▶ [Data extract]:

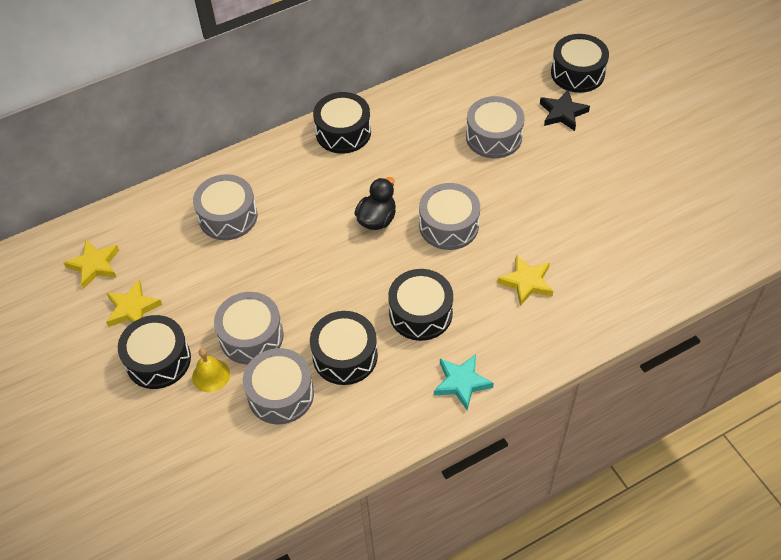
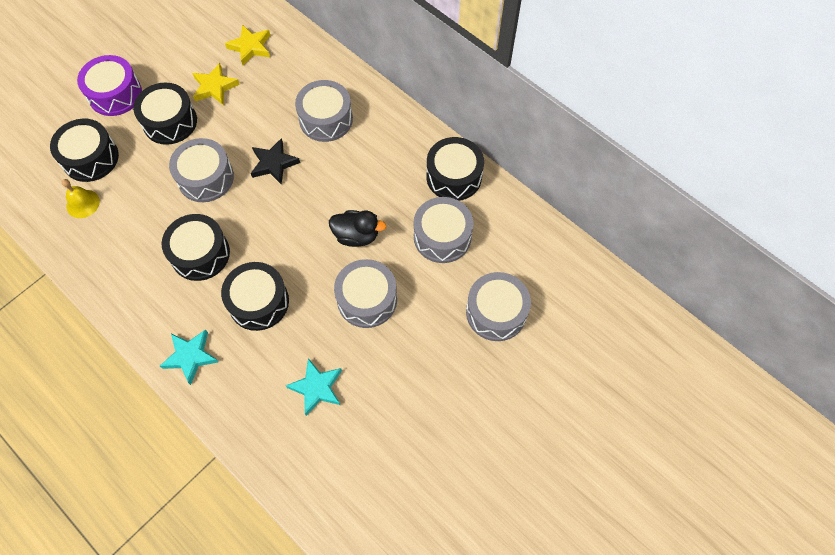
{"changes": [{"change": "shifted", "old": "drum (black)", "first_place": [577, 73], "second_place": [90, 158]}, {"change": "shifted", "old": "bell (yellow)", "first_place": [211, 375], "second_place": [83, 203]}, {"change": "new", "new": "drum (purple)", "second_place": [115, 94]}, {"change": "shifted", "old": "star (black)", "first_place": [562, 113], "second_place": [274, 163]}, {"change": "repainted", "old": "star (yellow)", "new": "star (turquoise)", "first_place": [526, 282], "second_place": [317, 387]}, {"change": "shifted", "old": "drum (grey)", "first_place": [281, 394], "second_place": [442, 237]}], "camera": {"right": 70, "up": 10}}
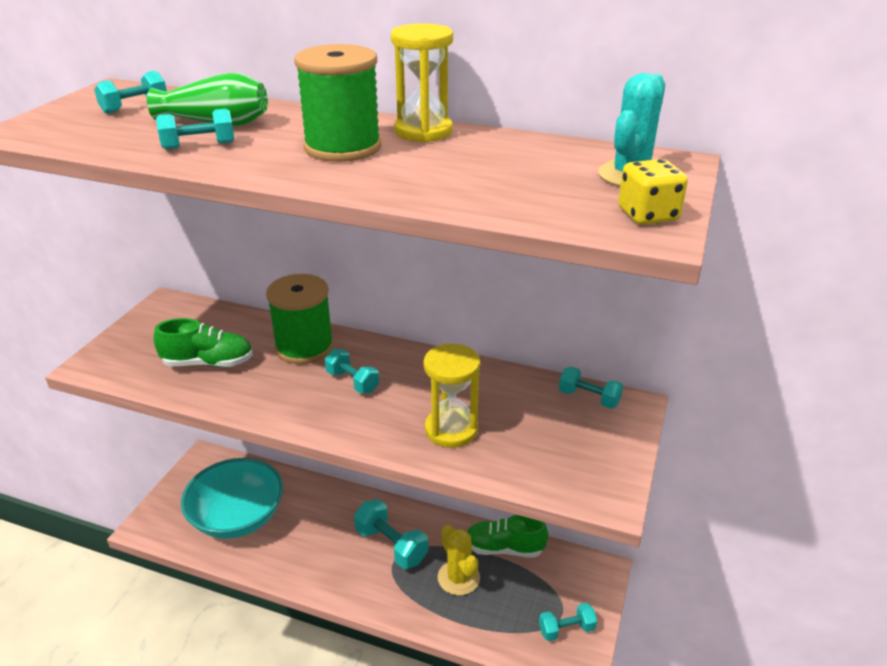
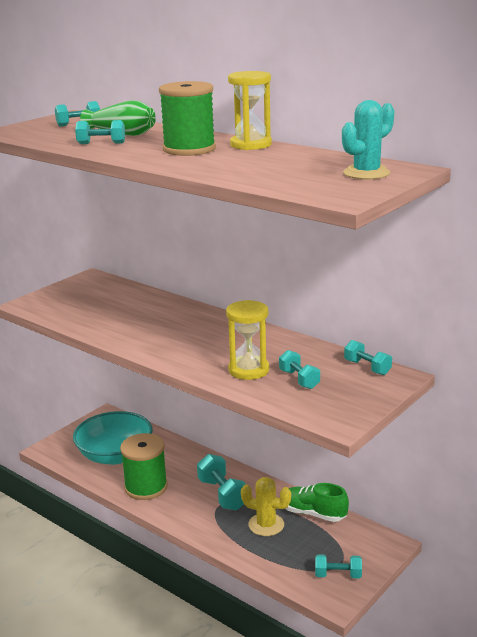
{"changes": [{"change": "shifted", "old": "spool (green)", "first_place": [304, 347], "second_place": [146, 487]}, {"change": "rotated", "old": "cactus (yellow)", "first_place": [458, 578], "second_place": [266, 525], "degrees": -60}, {"change": "shifted", "old": "dumbbell (turquoise)", "first_place": [352, 381], "second_place": [299, 379]}, {"change": "gone", "old": "shoe (green)", "first_place": [208, 363]}, {"change": "gone", "old": "dice (yellow)", "first_place": [648, 215]}], "camera": {"right": 20, "up": -10}}
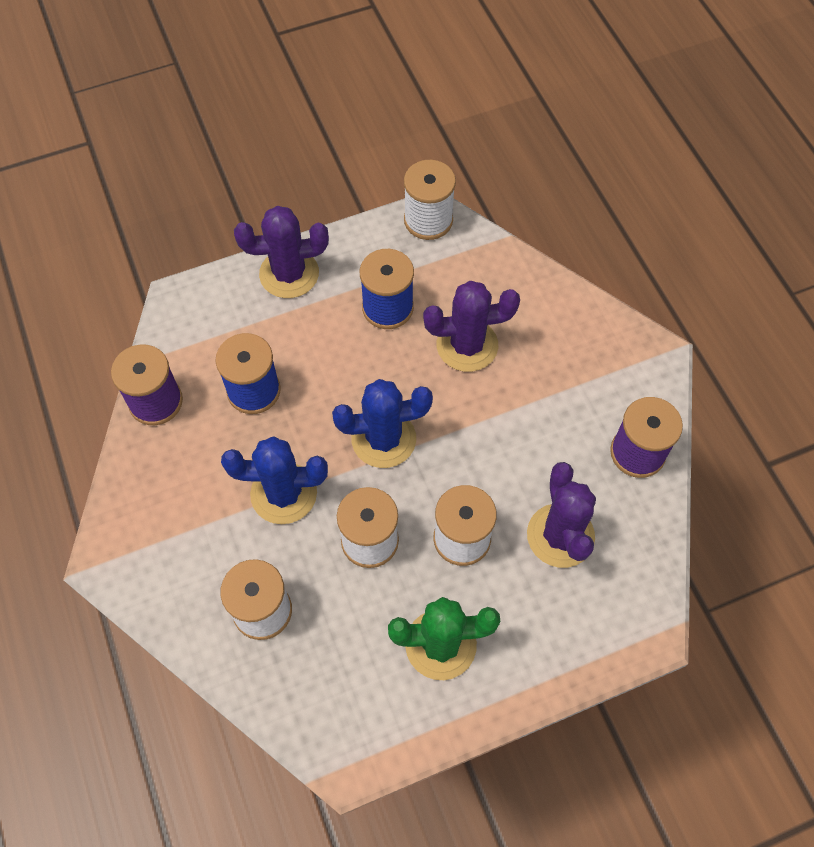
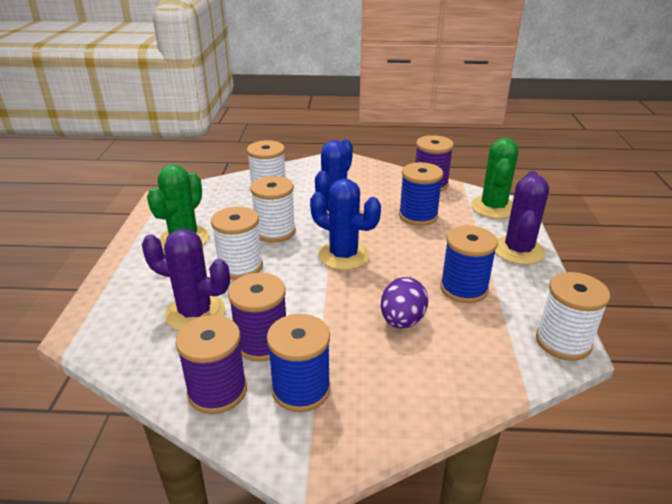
{"changes": [{"change": "new", "new": "spool (purple)", "second_place": [262, 343]}, {"change": "new", "new": "spool (blue)", "second_place": [301, 389]}, {"change": "rotated", "old": "cactus (blue)", "first_place": [383, 439], "second_place": [343, 255], "degrees": -75}, {"change": "swapped", "old": "cactus (purple)", "new": "egg (purple)", "first_place": [467, 345], "second_place": [402, 321]}, {"change": "new", "new": "cactus (green)", "second_place": [493, 207]}], "camera": {"right": 115, "up": -30}}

▶ [What to work on]: Write out all of the data above exactly, pictures excluded.

▶ [Expected answer]:
{"changes": [{"change": "shifted", "old": "drum (black)", "first_place": [577, 73], "second_place": [90, 158]}, {"change": "shifted", "old": "bell (yellow)", "first_place": [211, 375], "second_place": [83, 203]}, {"change": "new", "new": "drum (purple)", "second_place": [115, 94]}, {"change": "shifted", "old": "star (black)", "first_place": [562, 113], "second_place": [274, 163]}, {"change": "repainted", "old": "star (yellow)", "new": "star (turquoise)", "first_place": [526, 282], "second_place": [317, 387]}, {"change": "shifted", "old": "drum (grey)", "first_place": [281, 394], "second_place": [442, 237]}], "camera": {"right": 70, "up": 10}}
{"changes": [{"change": "shifted", "old": "spool (green)", "first_place": [304, 347], "second_place": [146, 487]}, {"change": "rotated", "old": "cactus (yellow)", "first_place": [458, 578], "second_place": [266, 525], "degrees": -60}, {"change": "shifted", "old": "dumbbell (turquoise)", "first_place": [352, 381], "second_place": [299, 379]}, {"change": "gone", "old": "shoe (green)", "first_place": [208, 363]}, {"change": "gone", "old": "dice (yellow)", "first_place": [648, 215]}], "camera": {"right": 20, "up": -10}}
{"changes": [{"change": "new", "new": "spool (purple)", "second_place": [262, 343]}, {"change": "new", "new": "spool (blue)", "second_place": [301, 389]}, {"change": "rotated", "old": "cactus (blue)", "first_place": [383, 439], "second_place": [343, 255], "degrees": -75}, {"change": "swapped", "old": "cactus (purple)", "new": "egg (purple)", "first_place": [467, 345], "second_place": [402, 321]}, {"change": "new", "new": "cactus (green)", "second_place": [493, 207]}], "camera": {"right": 115, "up": -30}}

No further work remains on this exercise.